### TASK REQUIREMENTS
Omit every picture, then give all the entries again exactly.

..........

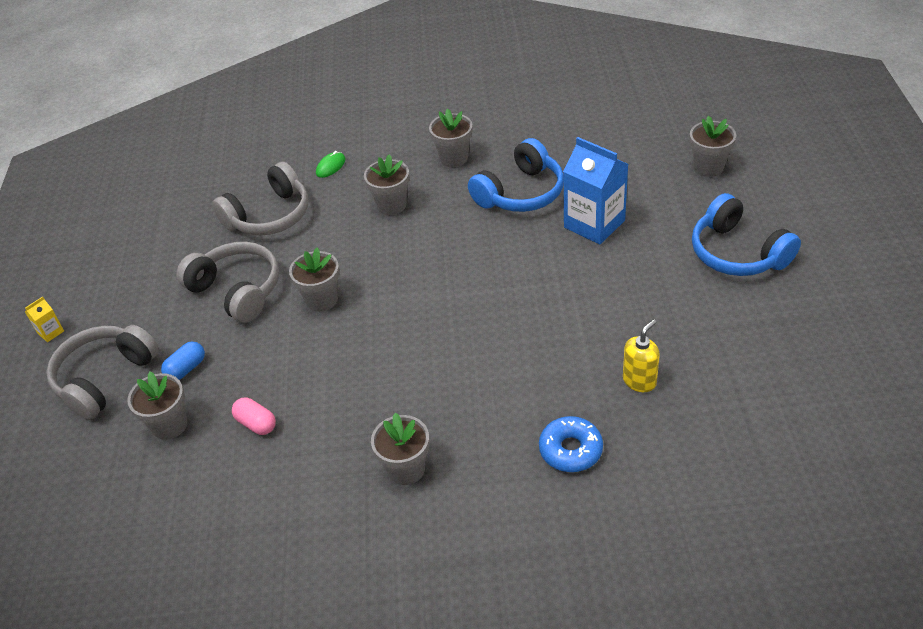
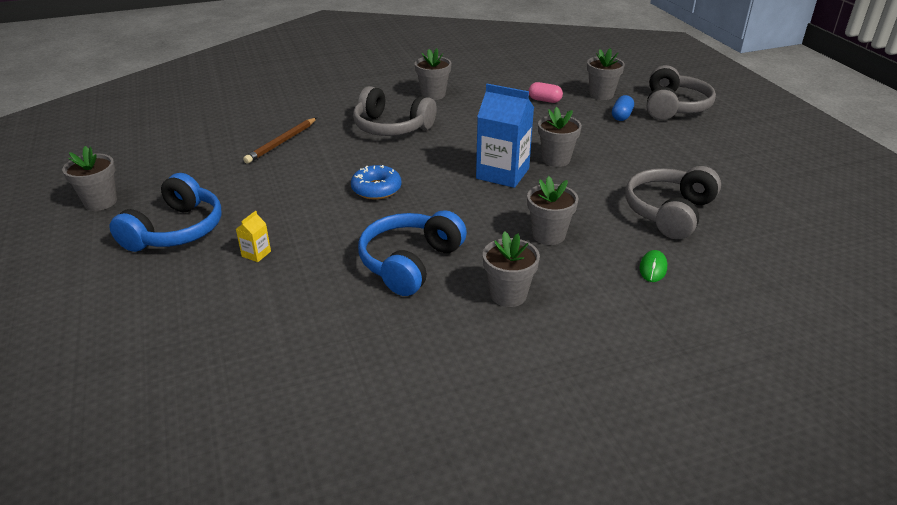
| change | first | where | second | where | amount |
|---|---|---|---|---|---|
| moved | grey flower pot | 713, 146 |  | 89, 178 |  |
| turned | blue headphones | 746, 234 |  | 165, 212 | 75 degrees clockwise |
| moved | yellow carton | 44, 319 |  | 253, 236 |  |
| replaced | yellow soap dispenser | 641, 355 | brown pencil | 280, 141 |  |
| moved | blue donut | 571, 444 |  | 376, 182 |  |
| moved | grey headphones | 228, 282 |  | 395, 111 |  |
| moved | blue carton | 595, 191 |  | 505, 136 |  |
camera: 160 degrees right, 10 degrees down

..........

### EXERCISE OUTPUT
| change | first | where | second | where | amount |
|---|---|---|---|---|---|
| moved | grey flower pot | 713, 146 |  | 89, 178 |  |
| turned | blue headphones | 746, 234 |  | 165, 212 | 75 degrees clockwise |
| moved | yellow carton | 44, 319 |  | 253, 236 |  |
| replaced | yellow soap dispenser | 641, 355 | brown pencil | 280, 141 |  |
| moved | blue donut | 571, 444 |  | 376, 182 |  |
| moved | grey headphones | 228, 282 |  | 395, 111 |  |
| moved | blue carton | 595, 191 |  | 505, 136 |  |
camera: 160 degrees right, 10 degrees down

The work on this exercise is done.